■ **EXERCISE DESCRIPTION**:
Where a line of the material includes the string "none", copy that line.

EXERCISE DATA Start Marker

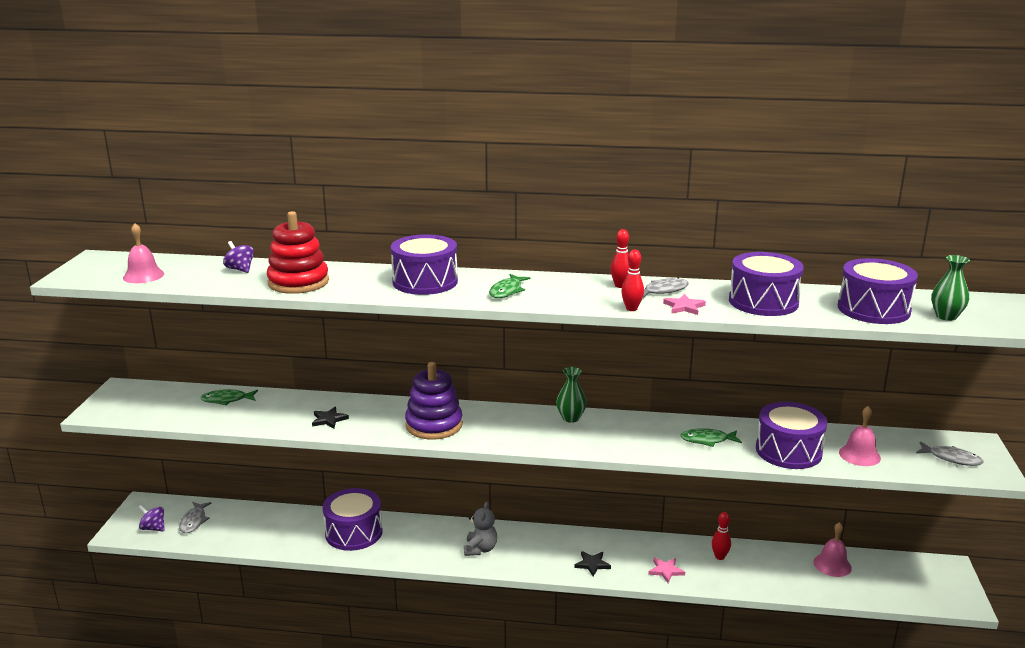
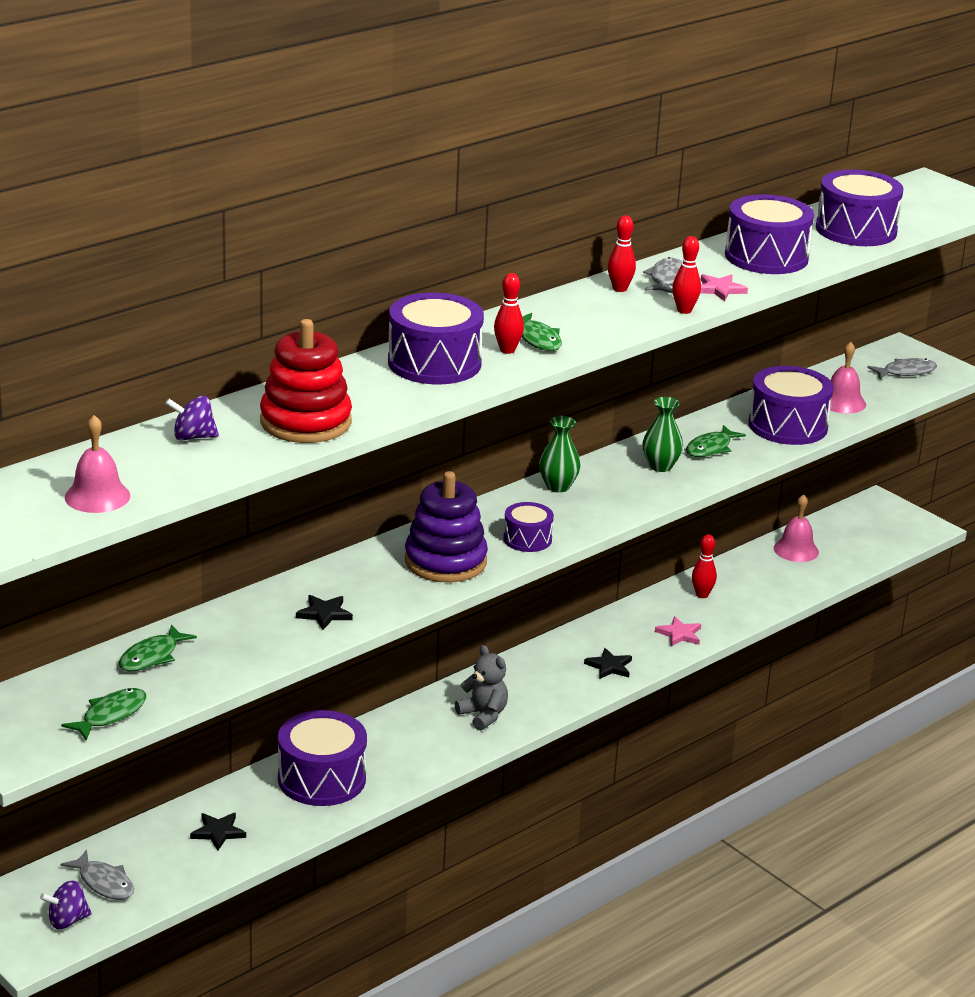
camera: 50 degrees left, 5 degrees up
(160, 414) = (111, 715): none -> green fish
(271, 529) = (218, 832): none -> black star
(477, 290) = (507, 350): none -> red bowling pin
(497, 435) = (527, 539): none -> purple drum
(946, 316) = (914, 216): green vase -> green vase (660, 466)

EXERCISE DATA End Marker

■ **RESULT OF THIS EXERCISE**:
(160, 414) = (111, 715): none -> green fish
(271, 529) = (218, 832): none -> black star
(477, 290) = (507, 350): none -> red bowling pin
(497, 435) = (527, 539): none -> purple drum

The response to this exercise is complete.